* OBJECTIVE *
Can you reproduce the entries below with "top-left" swapped for "upper-left" and everything else left the same?

* THE RECORDS *
☆ ☆ ☆
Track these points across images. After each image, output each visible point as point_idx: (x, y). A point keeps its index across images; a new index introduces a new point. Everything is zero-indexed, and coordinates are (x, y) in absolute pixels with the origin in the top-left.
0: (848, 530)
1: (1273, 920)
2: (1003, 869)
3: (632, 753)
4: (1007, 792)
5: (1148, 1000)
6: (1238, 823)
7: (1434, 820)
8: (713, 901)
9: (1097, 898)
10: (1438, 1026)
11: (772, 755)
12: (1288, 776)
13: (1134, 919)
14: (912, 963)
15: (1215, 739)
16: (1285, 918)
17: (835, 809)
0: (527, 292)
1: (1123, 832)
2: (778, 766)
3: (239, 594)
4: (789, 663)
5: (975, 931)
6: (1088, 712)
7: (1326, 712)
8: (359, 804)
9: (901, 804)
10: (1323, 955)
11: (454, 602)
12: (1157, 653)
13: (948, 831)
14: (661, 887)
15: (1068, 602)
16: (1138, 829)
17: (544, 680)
☆ ☆ ☆
* WRITTEN RESPONSE *
Track these points across images. After each image, output each visible point as point_idx: (x, y). A point keeps its index across images; a new index introduces a new point. Everything is zero-indexed, and coordinates are (x, y) in absolute pixels with the origin in the upper-left.
0: (848, 530)
1: (1273, 920)
2: (1003, 869)
3: (632, 753)
4: (1007, 792)
5: (1148, 1000)
6: (1238, 823)
7: (1434, 820)
8: (713, 901)
9: (1097, 898)
10: (1438, 1026)
11: (772, 755)
12: (1288, 776)
13: (1134, 919)
14: (912, 963)
15: (1215, 739)
16: (1285, 918)
17: (835, 809)
0: (527, 292)
1: (1123, 832)
2: (778, 766)
3: (239, 594)
4: (789, 663)
5: (975, 931)
6: (1088, 712)
7: (1326, 712)
8: (359, 804)
9: (901, 804)
10: (1323, 955)
11: (454, 602)
12: (1157, 653)
13: (948, 831)
14: (661, 887)
15: (1068, 602)
16: (1138, 829)
17: (544, 680)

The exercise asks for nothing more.